* _SET EXERCISE_: Rewrite the lines below as a numbered list, skipping any blank lines and leaving out the pictures.

* _SUPPLIED DATA_:
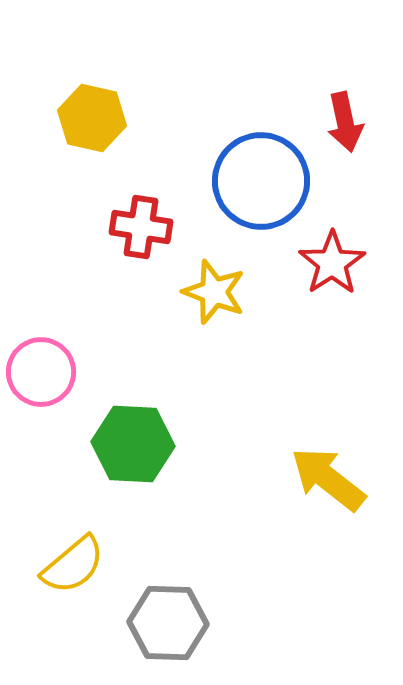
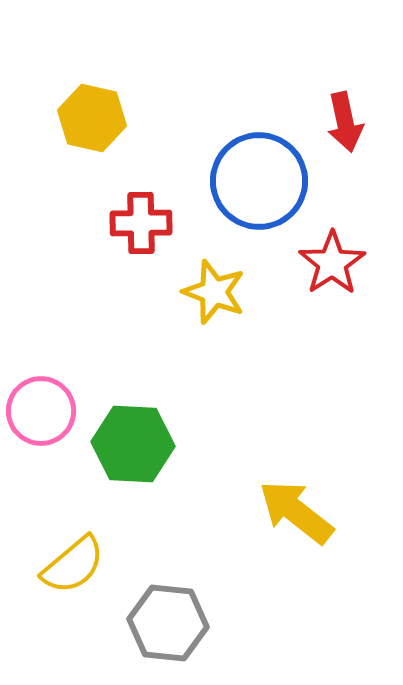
blue circle: moved 2 px left
red cross: moved 4 px up; rotated 10 degrees counterclockwise
pink circle: moved 39 px down
yellow arrow: moved 32 px left, 33 px down
gray hexagon: rotated 4 degrees clockwise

* _EXERCISE SOLUTION_:
1. blue circle: moved 2 px left
2. red cross: moved 4 px up; rotated 10 degrees counterclockwise
3. pink circle: moved 39 px down
4. yellow arrow: moved 32 px left, 33 px down
5. gray hexagon: rotated 4 degrees clockwise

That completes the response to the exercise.